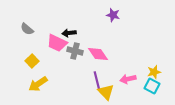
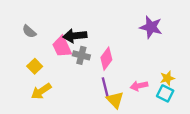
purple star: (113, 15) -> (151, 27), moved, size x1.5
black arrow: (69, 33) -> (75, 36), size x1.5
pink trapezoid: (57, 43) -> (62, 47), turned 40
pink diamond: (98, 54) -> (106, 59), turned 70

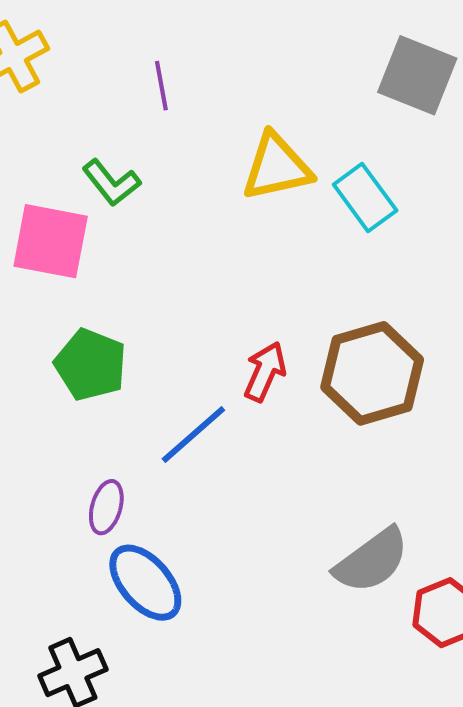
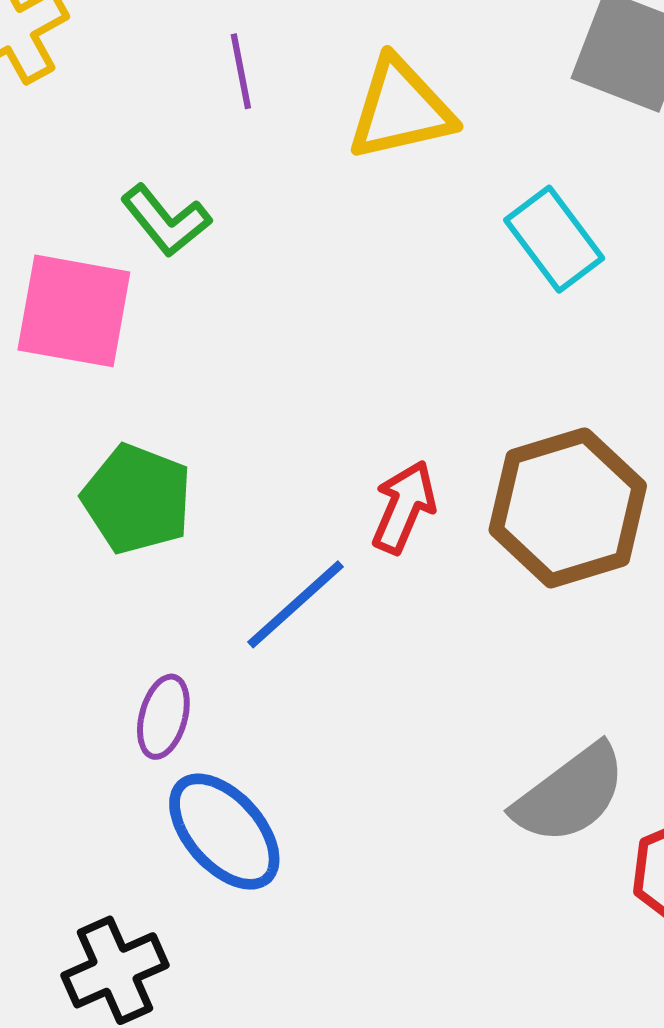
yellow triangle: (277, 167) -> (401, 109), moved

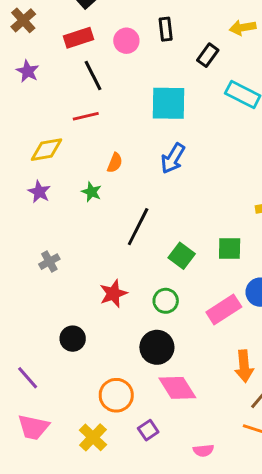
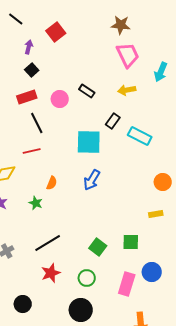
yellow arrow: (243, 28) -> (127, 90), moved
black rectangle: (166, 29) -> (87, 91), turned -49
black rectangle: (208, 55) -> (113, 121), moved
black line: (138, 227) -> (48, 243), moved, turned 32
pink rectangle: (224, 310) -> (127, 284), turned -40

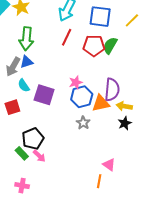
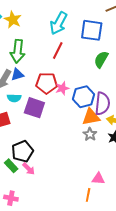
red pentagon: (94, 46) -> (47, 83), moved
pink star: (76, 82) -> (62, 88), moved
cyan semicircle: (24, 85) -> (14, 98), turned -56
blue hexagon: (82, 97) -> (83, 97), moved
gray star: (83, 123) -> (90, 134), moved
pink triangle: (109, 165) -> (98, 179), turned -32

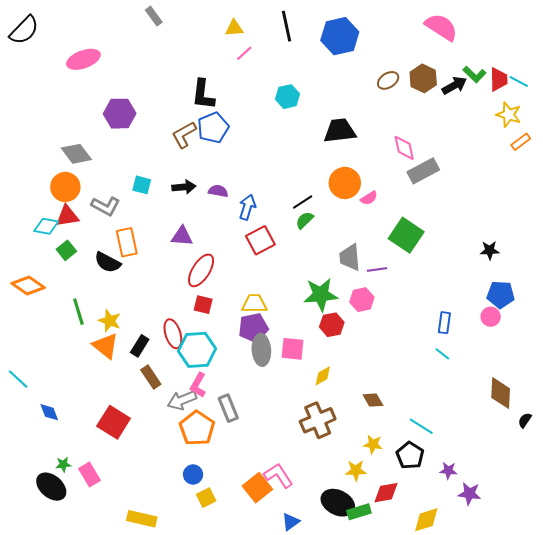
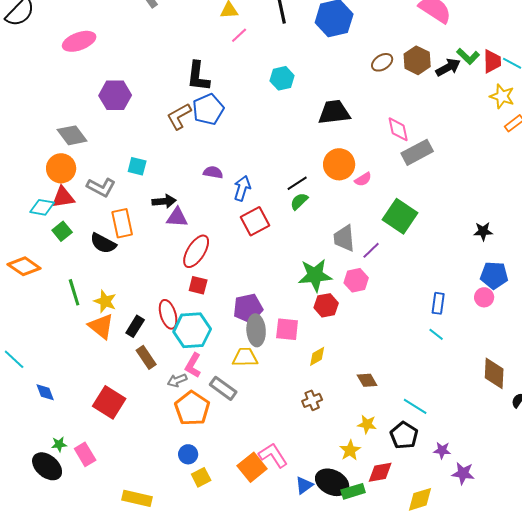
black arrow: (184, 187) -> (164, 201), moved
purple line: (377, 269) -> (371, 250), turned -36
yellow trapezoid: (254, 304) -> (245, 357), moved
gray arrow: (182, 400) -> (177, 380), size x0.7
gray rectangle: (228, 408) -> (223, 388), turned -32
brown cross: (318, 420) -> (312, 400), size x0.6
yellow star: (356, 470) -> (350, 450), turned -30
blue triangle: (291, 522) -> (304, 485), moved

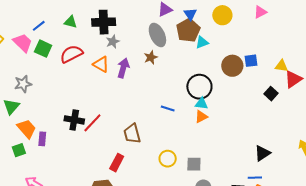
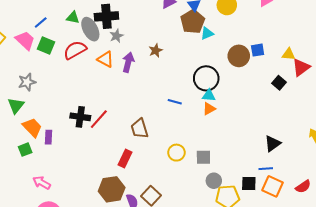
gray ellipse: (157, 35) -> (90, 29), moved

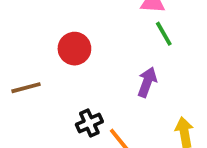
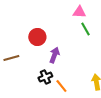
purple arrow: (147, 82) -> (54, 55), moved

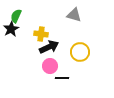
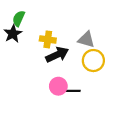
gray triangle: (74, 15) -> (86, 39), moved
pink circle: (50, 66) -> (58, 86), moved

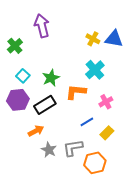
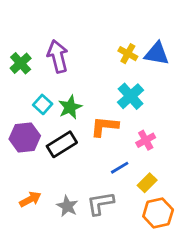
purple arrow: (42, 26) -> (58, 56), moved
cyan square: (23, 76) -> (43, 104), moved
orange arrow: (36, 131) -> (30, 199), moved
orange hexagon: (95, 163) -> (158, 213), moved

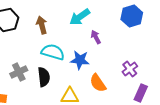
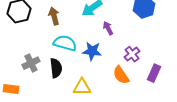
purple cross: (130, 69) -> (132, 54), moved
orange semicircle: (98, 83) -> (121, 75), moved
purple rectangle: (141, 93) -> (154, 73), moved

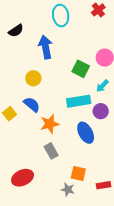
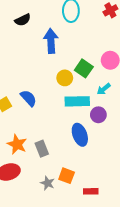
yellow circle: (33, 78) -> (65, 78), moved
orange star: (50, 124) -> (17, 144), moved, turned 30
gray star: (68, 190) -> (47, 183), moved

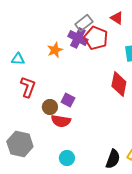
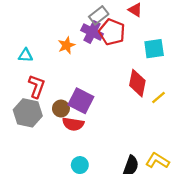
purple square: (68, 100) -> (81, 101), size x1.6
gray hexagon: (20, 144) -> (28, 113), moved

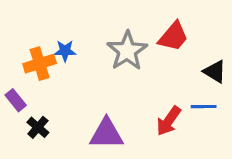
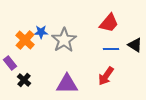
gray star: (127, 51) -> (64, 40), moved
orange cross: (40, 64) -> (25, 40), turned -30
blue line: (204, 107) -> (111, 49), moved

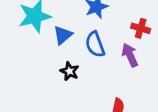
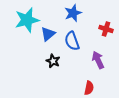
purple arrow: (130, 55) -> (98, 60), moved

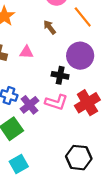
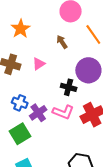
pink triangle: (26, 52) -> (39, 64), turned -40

══════

● **Task item**
Gather, from the listing above, every line carrying the word "triangle".

● **Result of this task**
yellow triangle: (277, 167) -> (401, 109), moved
pink triangle: (109, 165) -> (98, 179), turned -32
blue triangle: (291, 522) -> (304, 485), moved
gray triangle: (74, 15) -> (86, 39), moved
pink triangle: (26, 52) -> (39, 64), turned -40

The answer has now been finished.